** Opening MATERIAL PROVIDED block **

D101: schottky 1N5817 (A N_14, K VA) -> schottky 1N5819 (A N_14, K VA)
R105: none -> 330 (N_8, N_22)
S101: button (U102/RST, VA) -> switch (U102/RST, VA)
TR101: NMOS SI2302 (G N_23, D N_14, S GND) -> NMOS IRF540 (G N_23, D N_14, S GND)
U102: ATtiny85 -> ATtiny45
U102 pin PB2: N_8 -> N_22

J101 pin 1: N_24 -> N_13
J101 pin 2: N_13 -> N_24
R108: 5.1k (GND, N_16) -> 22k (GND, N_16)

** Closing MATERIAL PROVIDED block **
** Opening MATERIAL PROVIDED block **

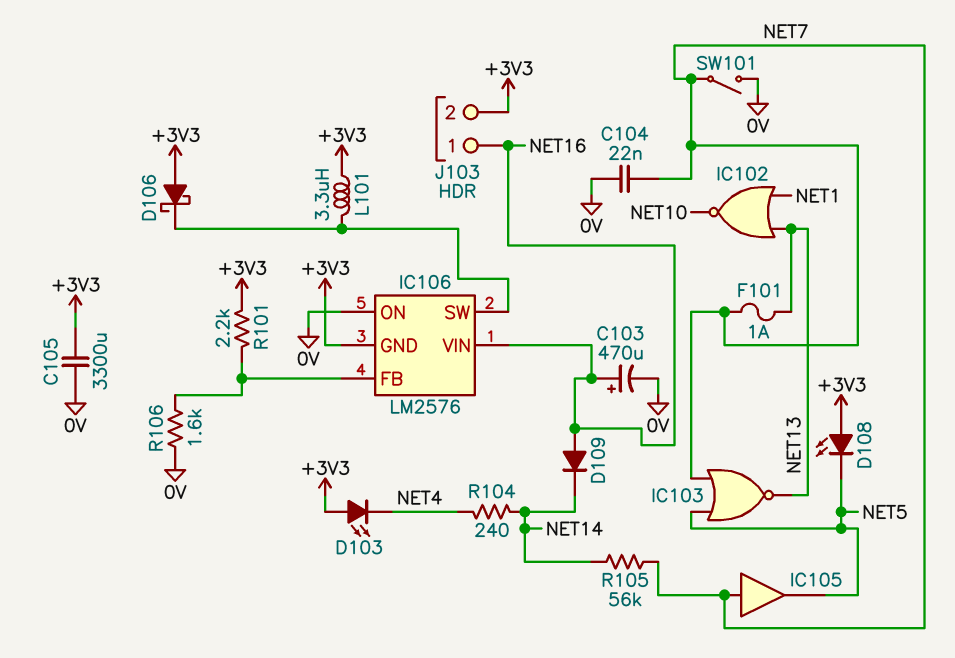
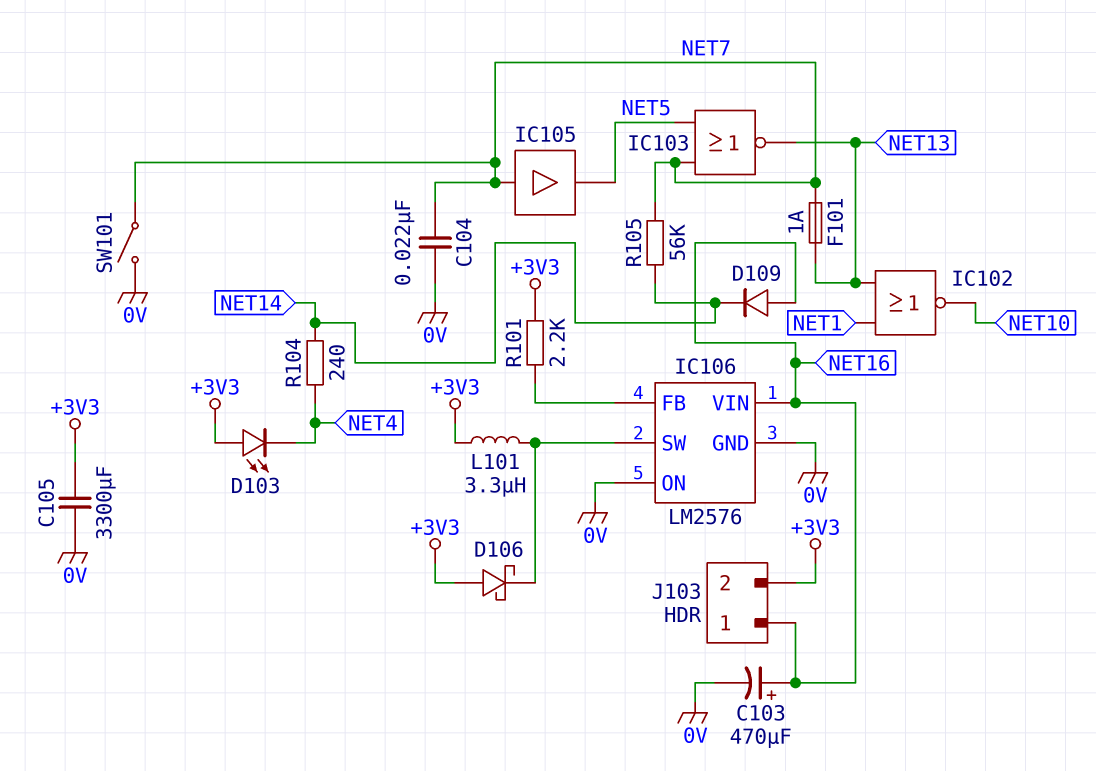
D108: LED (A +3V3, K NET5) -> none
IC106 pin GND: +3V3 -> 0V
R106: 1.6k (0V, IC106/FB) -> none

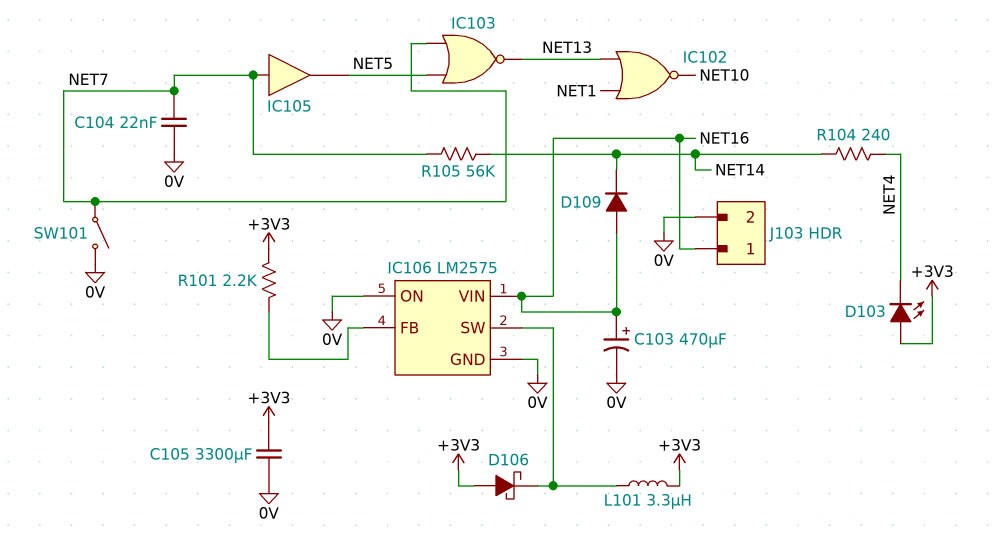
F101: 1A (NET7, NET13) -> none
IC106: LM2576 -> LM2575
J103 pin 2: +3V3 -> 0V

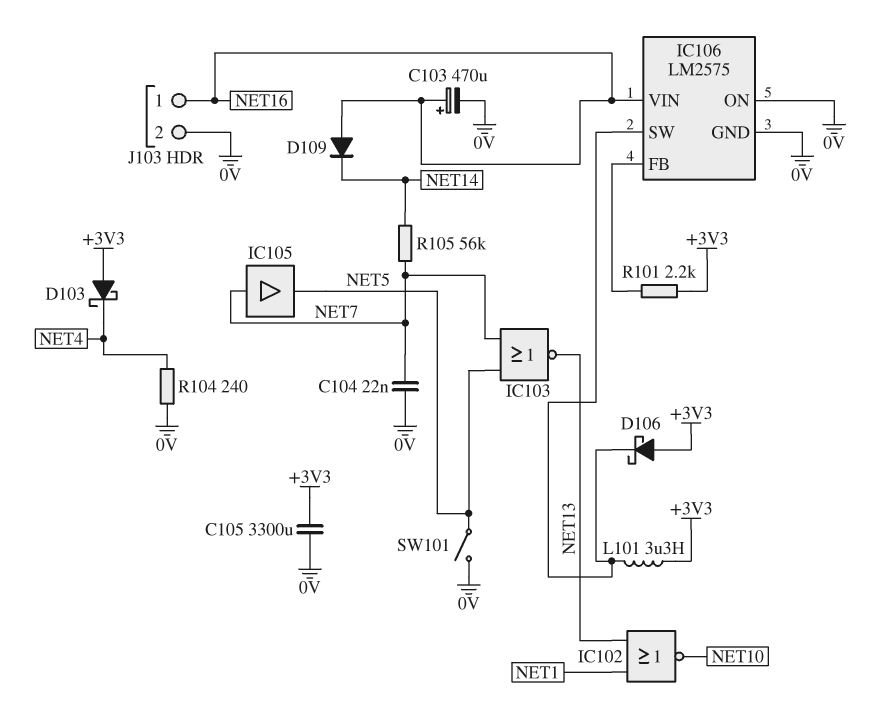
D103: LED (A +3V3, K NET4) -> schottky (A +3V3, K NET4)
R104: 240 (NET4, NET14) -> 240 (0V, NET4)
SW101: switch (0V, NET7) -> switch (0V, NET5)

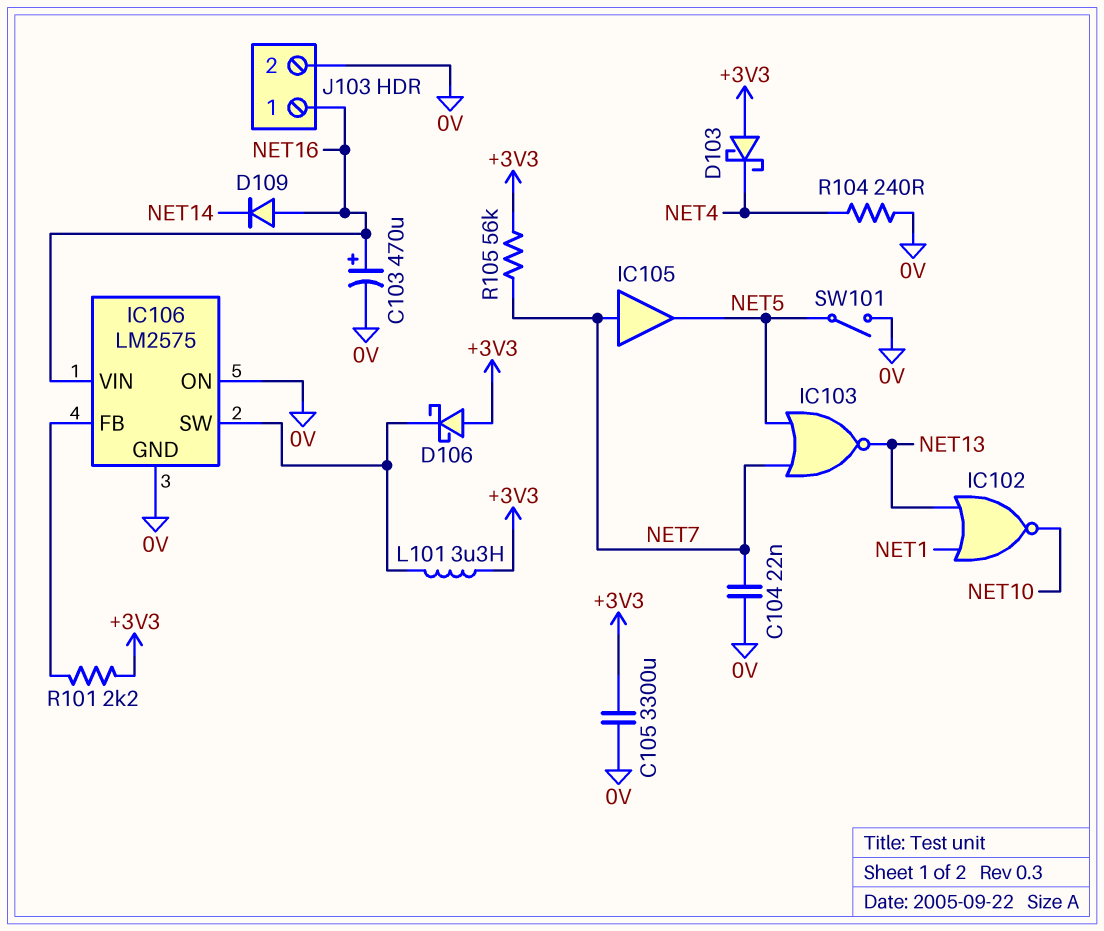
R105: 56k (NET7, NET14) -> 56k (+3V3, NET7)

** Closing MATERIAL PROVIDED block **

[ABOUT THIS EXERCISE]
From the records above, write out exactly the lines that begin at the line with "D108: LED (A +3V3, K NET5) -> none" and end at the line with "R105: 56k (NET7, NET14) -> 56k (+3V3, NET7)". Pictures must not appear in the output.

[COMPLETED TASK]
D108: LED (A +3V3, K NET5) -> none
IC106 pin GND: +3V3 -> 0V
R106: 1.6k (0V, IC106/FB) -> none

F101: 1A (NET7, NET13) -> none
IC106: LM2576 -> LM2575
J103 pin 2: +3V3 -> 0V

D103: LED (A +3V3, K NET4) -> schottky (A +3V3, K NET4)
R104: 240 (NET4, NET14) -> 240 (0V, NET4)
SW101: switch (0V, NET7) -> switch (0V, NET5)

R105: 56k (NET7, NET14) -> 56k (+3V3, NET7)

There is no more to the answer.